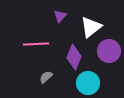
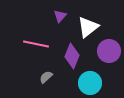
white triangle: moved 3 px left
pink line: rotated 15 degrees clockwise
purple diamond: moved 2 px left, 1 px up
cyan circle: moved 2 px right
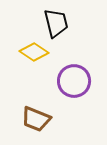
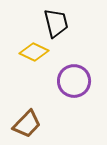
yellow diamond: rotated 8 degrees counterclockwise
brown trapezoid: moved 9 px left, 5 px down; rotated 68 degrees counterclockwise
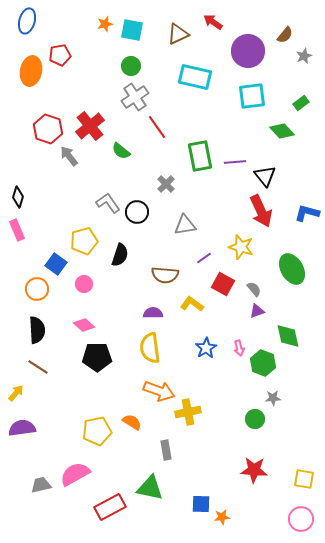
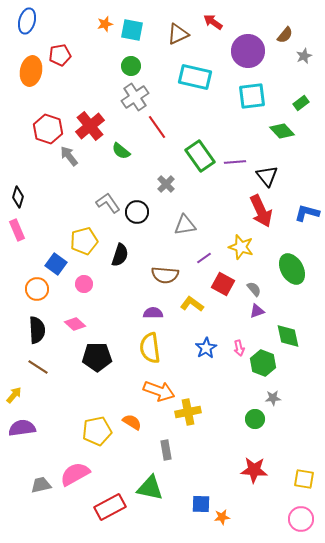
green rectangle at (200, 156): rotated 24 degrees counterclockwise
black triangle at (265, 176): moved 2 px right
pink diamond at (84, 325): moved 9 px left, 1 px up
yellow arrow at (16, 393): moved 2 px left, 2 px down
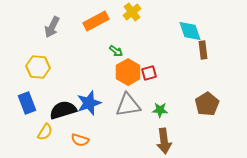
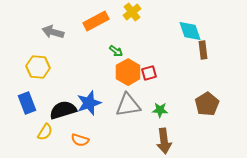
gray arrow: moved 1 px right, 5 px down; rotated 80 degrees clockwise
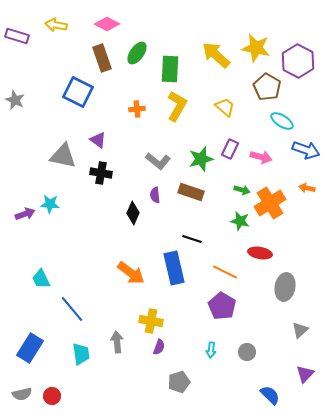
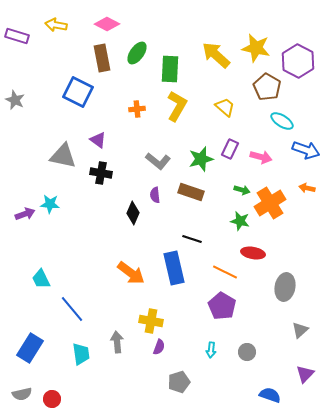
brown rectangle at (102, 58): rotated 8 degrees clockwise
red ellipse at (260, 253): moved 7 px left
blue semicircle at (270, 395): rotated 25 degrees counterclockwise
red circle at (52, 396): moved 3 px down
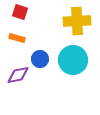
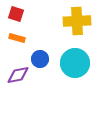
red square: moved 4 px left, 2 px down
cyan circle: moved 2 px right, 3 px down
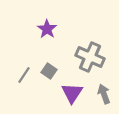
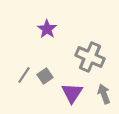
gray square: moved 4 px left, 5 px down; rotated 21 degrees clockwise
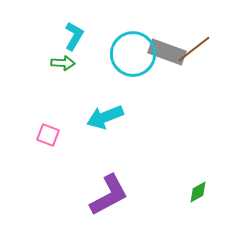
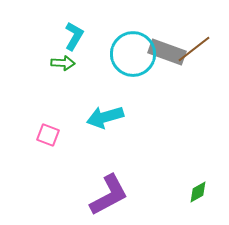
cyan arrow: rotated 6 degrees clockwise
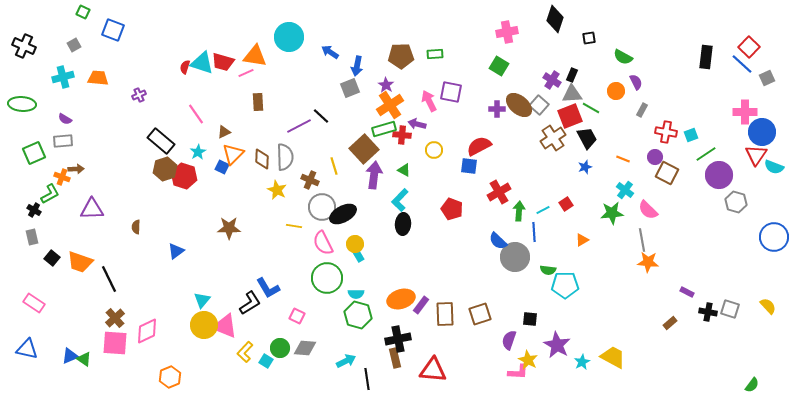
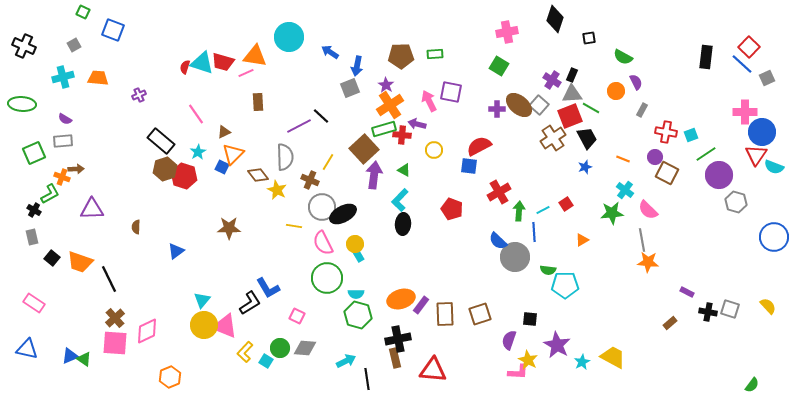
brown diamond at (262, 159): moved 4 px left, 16 px down; rotated 40 degrees counterclockwise
yellow line at (334, 166): moved 6 px left, 4 px up; rotated 48 degrees clockwise
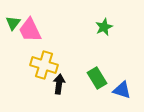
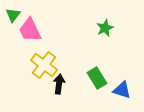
green triangle: moved 8 px up
green star: moved 1 px right, 1 px down
yellow cross: rotated 20 degrees clockwise
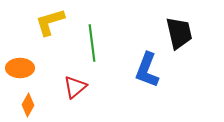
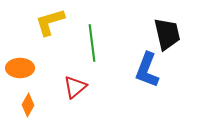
black trapezoid: moved 12 px left, 1 px down
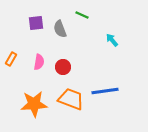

* [Work item]:
Reproduce the data above exactly, but only from the line containing "gray arrow: moved" through the line containing "yellow line at"; skip the pictures.

* [Your solution]:
gray arrow: moved 1 px right, 5 px down; rotated 80 degrees clockwise
brown rectangle at (102, 58): rotated 8 degrees clockwise
red ellipse at (260, 253): moved 7 px left
blue semicircle at (270, 395): rotated 25 degrees counterclockwise
red circle at (52, 396): moved 3 px down
red square: moved 4 px left, 2 px down
cyan circle: moved 2 px right, 3 px down
gray square: moved 4 px left, 5 px down; rotated 21 degrees clockwise
cyan arrow: rotated 6 degrees clockwise
brown diamond at (262, 159): moved 4 px left, 16 px down; rotated 40 degrees counterclockwise
yellow line at (334, 166): moved 6 px left, 4 px up; rotated 48 degrees clockwise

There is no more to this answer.